> **Your goal**
Retype the entries below exactly, but begin at the line containing "op=moved; was=white ring;" and end at the last line.

> **Information provided**
■ ■ ■ ■ ■
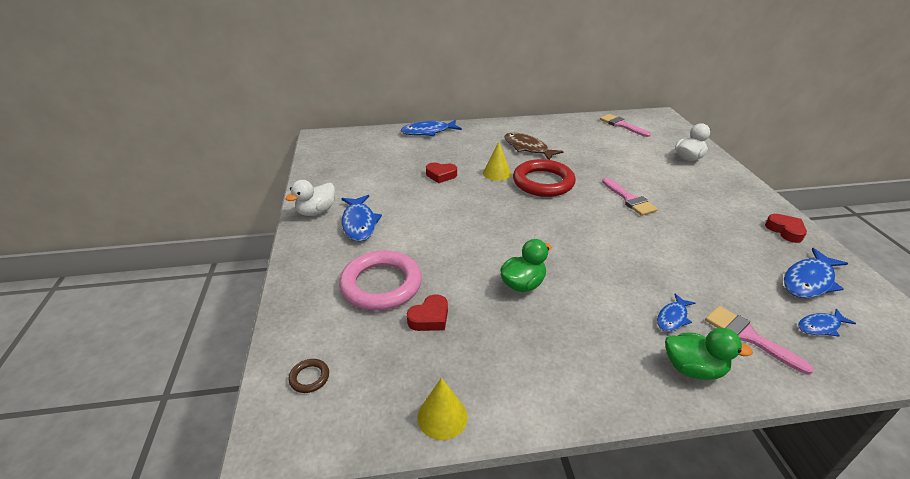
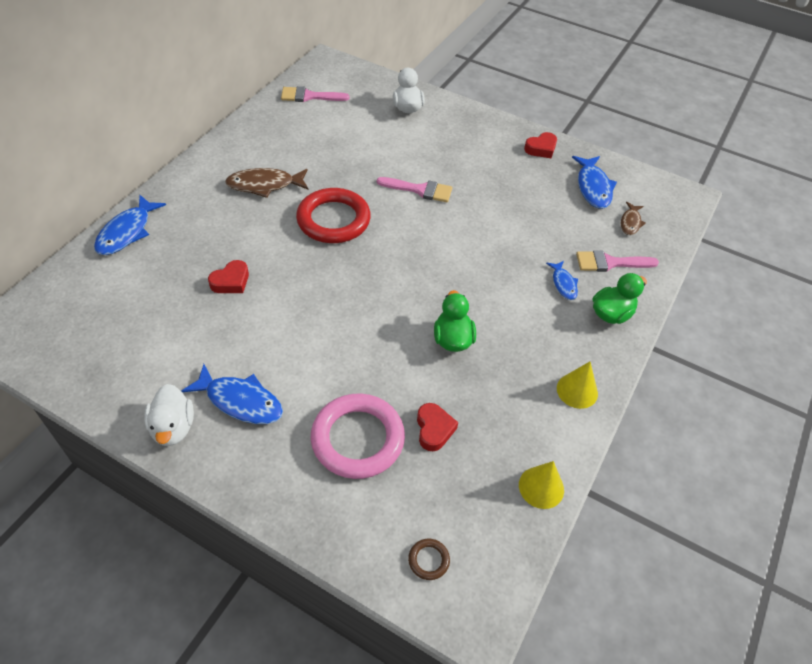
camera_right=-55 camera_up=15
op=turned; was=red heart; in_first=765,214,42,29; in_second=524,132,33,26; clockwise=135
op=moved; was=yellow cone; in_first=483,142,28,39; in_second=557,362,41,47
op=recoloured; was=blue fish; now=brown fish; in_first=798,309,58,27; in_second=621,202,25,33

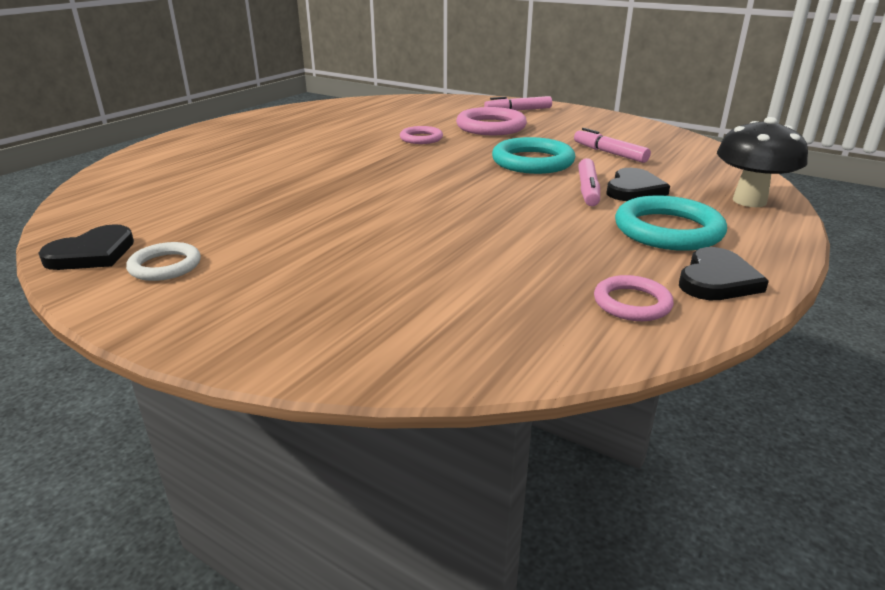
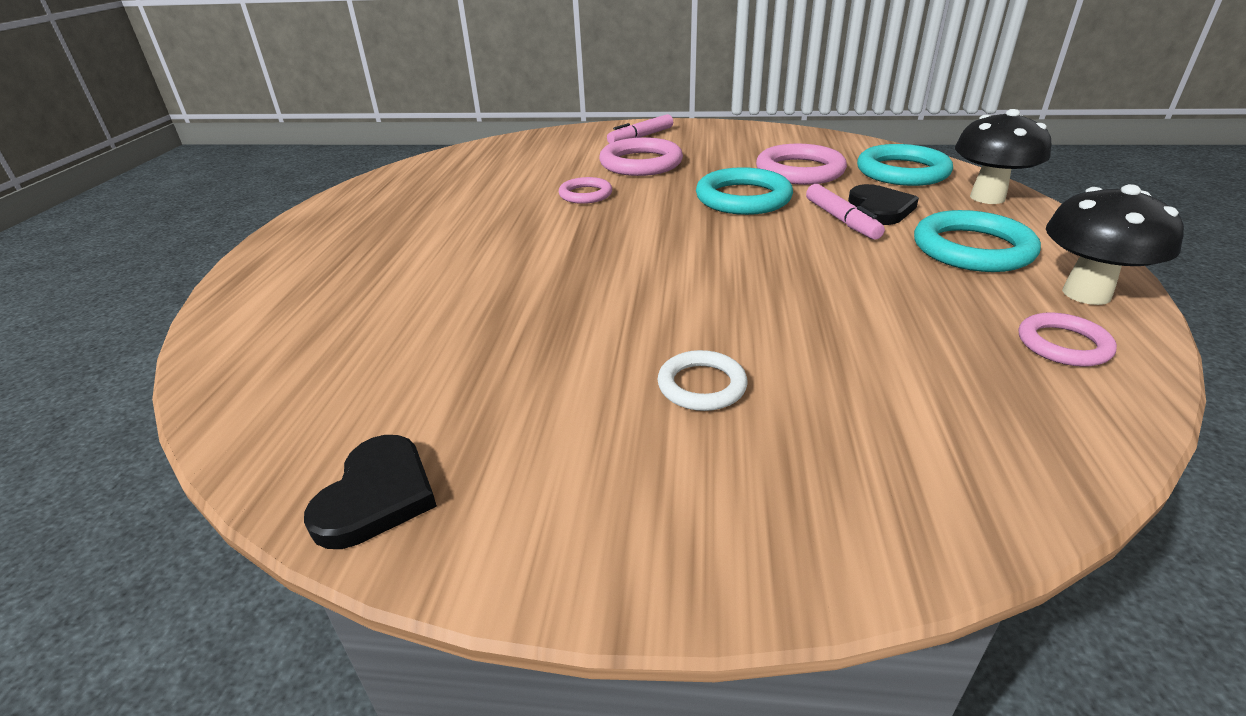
camera_right=-25 camera_up=5
op=moved; was=white ring; in_first=126,242,75,39; in_second=657,350,90,61
op=replaced; was=pink marker; now=pink ring; in_first=574,128,77,35; in_second=756,144,91,41
op=added; now=turquoise ring; in_second=857,144,96,42
op=replaced; was=black heart; now=black mushroom; in_first=679,247,90,53; in_second=1046,184,138,121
■ ■ ■ ■ ■
> **Response below**
op=moved; was=white ring; in_first=126,242,75,39; in_second=657,350,90,61
op=replaced; was=pink marker; now=pink ring; in_first=574,128,77,35; in_second=756,144,91,41
op=added; now=turquoise ring; in_second=857,144,96,42
op=replaced; was=black heart; now=black mushroom; in_first=679,247,90,53; in_second=1046,184,138,121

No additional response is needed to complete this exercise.